[Stored items from a collection]
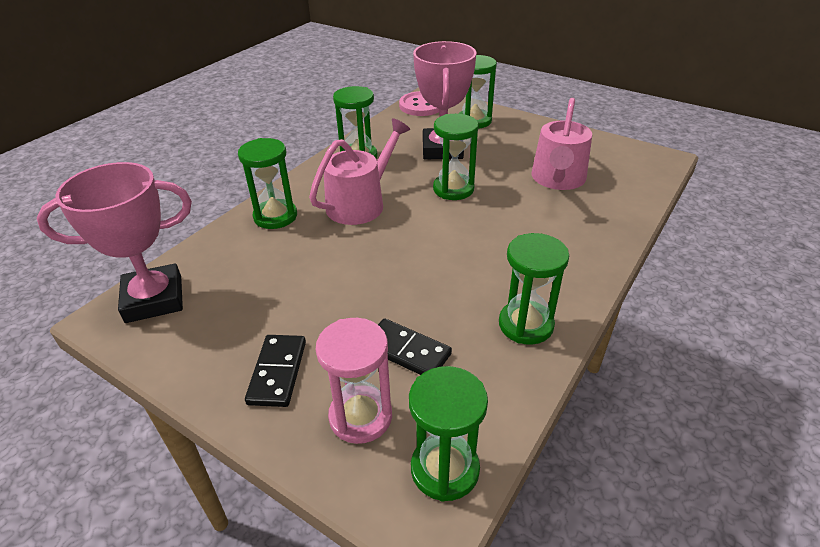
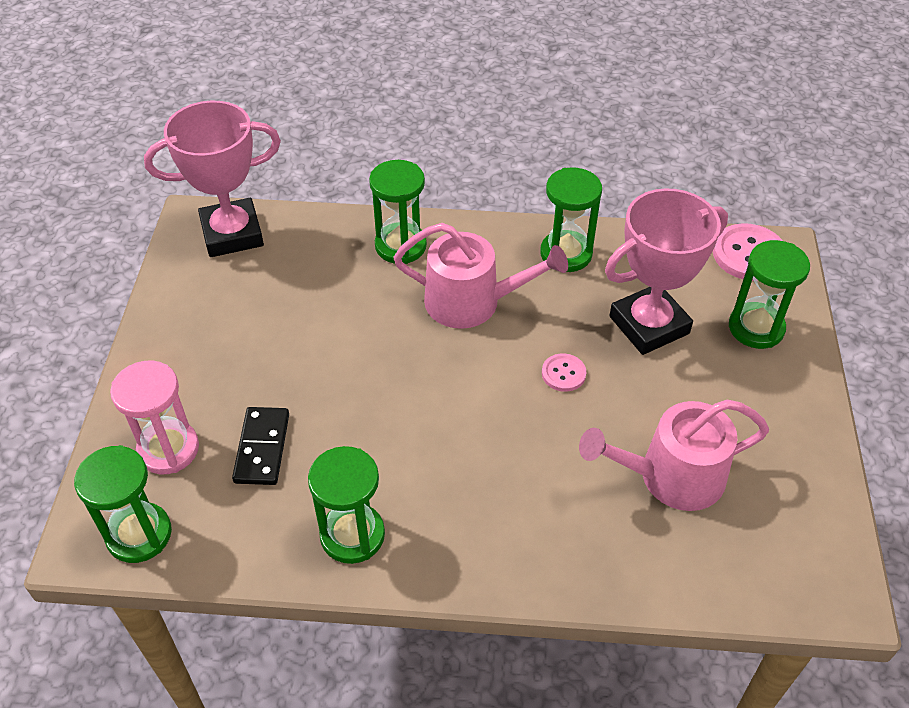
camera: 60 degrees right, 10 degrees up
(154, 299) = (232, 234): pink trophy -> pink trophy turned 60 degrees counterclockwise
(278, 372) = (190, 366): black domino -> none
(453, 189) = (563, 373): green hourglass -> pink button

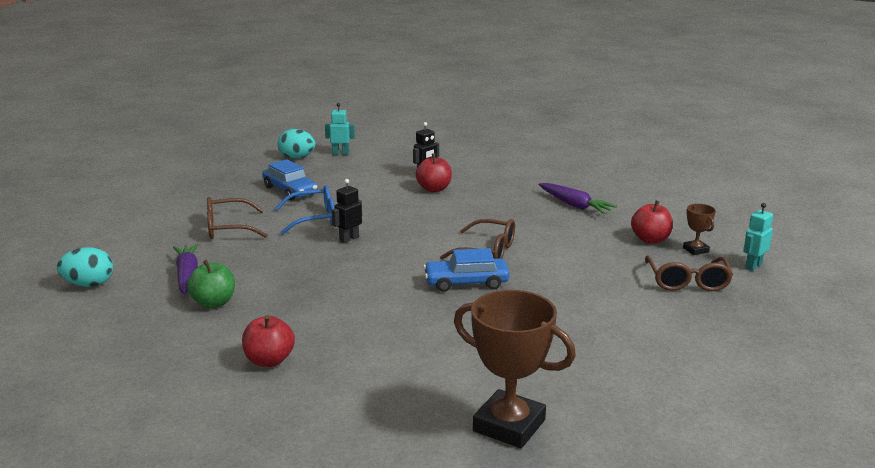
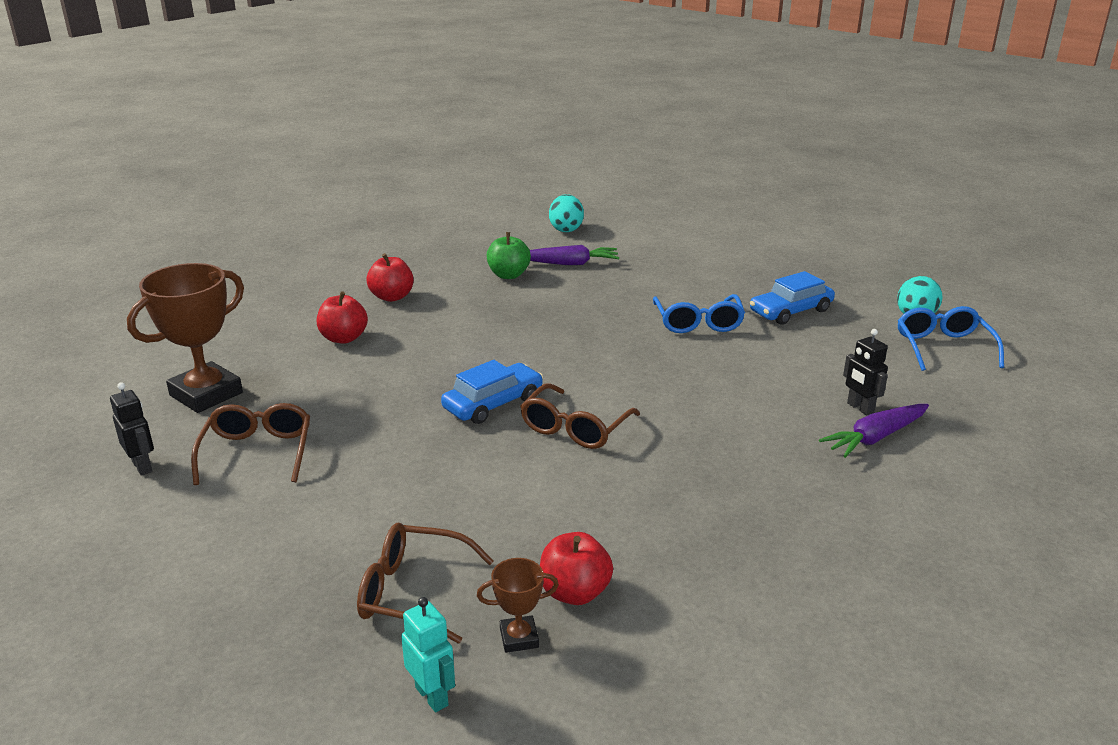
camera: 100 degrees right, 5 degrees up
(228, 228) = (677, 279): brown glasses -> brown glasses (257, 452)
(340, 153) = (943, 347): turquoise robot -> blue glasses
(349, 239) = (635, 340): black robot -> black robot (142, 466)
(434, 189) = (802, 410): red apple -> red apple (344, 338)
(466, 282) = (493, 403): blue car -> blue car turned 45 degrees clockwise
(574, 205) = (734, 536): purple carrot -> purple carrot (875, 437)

# Problem details
Read through the entries and copy every line that includes "pink".

# Response to this task
(154, 299) = (232, 234): pink trophy -> pink trophy turned 60 degrees counterclockwise
(453, 189) = (563, 373): green hourglass -> pink button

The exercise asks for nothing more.